((
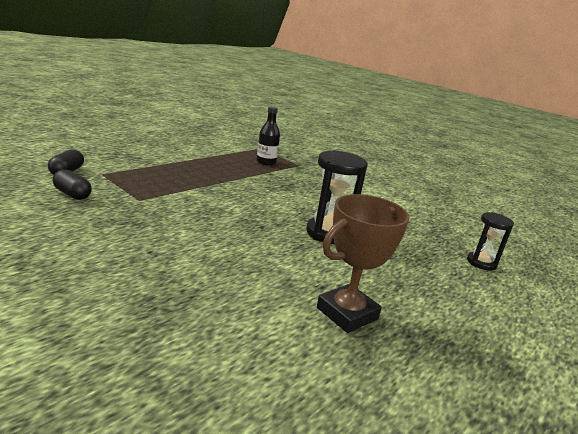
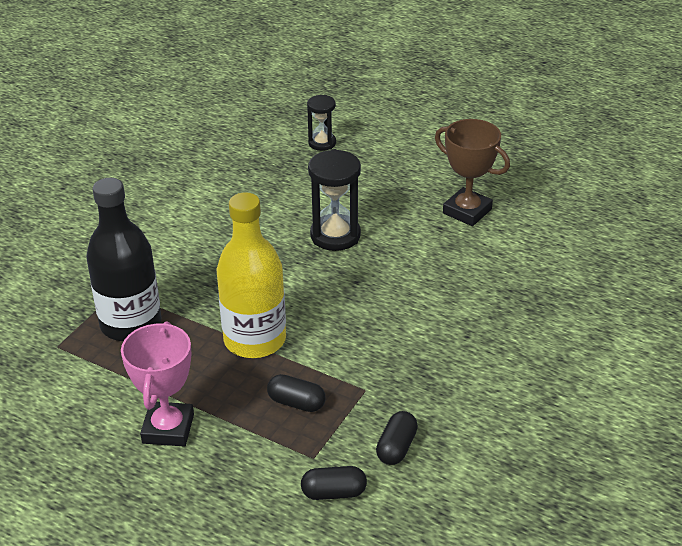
camera: 100 degrees left, 15 degrees up
(153, 180) = (296, 403): none -> black capsule
(172, 153) = (168, 429): none -> pink trophy
(224, 183) = (255, 340): none -> yellow bottle
(266, 162) = (131, 324): black bottle -> black bottle, size x1.87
))
> _TASK OBJECTIVE_: Every line containing the word "none" should be copied from the material.

> _RESPONSE BELOW_:
(153, 180) = (296, 403): none -> black capsule
(172, 153) = (168, 429): none -> pink trophy
(224, 183) = (255, 340): none -> yellow bottle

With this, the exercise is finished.